» DIRECTIONS
Could you print the full listing below, keeping each line identical?

» DATA EXTRACTS
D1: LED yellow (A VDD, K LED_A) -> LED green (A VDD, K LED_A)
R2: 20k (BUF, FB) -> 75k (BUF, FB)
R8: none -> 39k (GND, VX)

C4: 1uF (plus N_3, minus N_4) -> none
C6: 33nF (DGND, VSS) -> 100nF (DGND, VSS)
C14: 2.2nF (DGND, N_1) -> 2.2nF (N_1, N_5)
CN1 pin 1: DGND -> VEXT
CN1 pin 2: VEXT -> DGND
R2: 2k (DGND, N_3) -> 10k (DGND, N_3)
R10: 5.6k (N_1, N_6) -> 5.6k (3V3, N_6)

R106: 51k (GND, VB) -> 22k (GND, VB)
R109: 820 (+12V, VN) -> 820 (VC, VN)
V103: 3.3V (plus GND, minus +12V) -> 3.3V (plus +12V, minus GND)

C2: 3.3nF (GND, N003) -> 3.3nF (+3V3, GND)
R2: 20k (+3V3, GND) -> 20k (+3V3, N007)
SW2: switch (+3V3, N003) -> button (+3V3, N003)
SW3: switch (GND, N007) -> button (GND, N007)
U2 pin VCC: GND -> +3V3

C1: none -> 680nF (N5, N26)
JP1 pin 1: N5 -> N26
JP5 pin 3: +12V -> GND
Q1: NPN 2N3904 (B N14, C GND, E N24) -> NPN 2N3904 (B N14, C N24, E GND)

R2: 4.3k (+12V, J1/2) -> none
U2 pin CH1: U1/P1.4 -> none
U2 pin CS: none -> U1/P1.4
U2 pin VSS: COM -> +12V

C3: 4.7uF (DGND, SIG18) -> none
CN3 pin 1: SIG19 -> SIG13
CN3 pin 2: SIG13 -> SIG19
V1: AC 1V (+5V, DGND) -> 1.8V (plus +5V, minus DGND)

» RESPONSE
D1: LED yellow (A VDD, K LED_A) -> LED green (A VDD, K LED_A)
R2: 20k (BUF, FB) -> 75k (BUF, FB)
R8: none -> 39k (GND, VX)

C4: 1uF (plus N_3, minus N_4) -> none
C6: 33nF (DGND, VSS) -> 100nF (DGND, VSS)
C14: 2.2nF (DGND, N_1) -> 2.2nF (N_1, N_5)
CN1 pin 1: DGND -> VEXT
CN1 pin 2: VEXT -> DGND
R2: 2k (DGND, N_3) -> 10k (DGND, N_3)
R10: 5.6k (N_1, N_6) -> 5.6k (3V3, N_6)

R106: 51k (GND, VB) -> 22k (GND, VB)
R109: 820 (+12V, VN) -> 820 (VC, VN)
V103: 3.3V (plus GND, minus +12V) -> 3.3V (plus +12V, minus GND)

C2: 3.3nF (GND, N003) -> 3.3nF (+3V3, GND)
R2: 20k (+3V3, GND) -> 20k (+3V3, N007)
SW2: switch (+3V3, N003) -> button (+3V3, N003)
SW3: switch (GND, N007) -> button (GND, N007)
U2 pin VCC: GND -> +3V3

C1: none -> 680nF (N5, N26)
JP1 pin 1: N5 -> N26
JP5 pin 3: +12V -> GND
Q1: NPN 2N3904 (B N14, C GND, E N24) -> NPN 2N3904 (B N14, C N24, E GND)

R2: 4.3k (+12V, J1/2) -> none
U2 pin CH1: U1/P1.4 -> none
U2 pin CS: none -> U1/P1.4
U2 pin VSS: COM -> +12V

C3: 4.7uF (DGND, SIG18) -> none
CN3 pin 1: SIG19 -> SIG13
CN3 pin 2: SIG13 -> SIG19
V1: AC 1V (+5V, DGND) -> 1.8V (plus +5V, minus DGND)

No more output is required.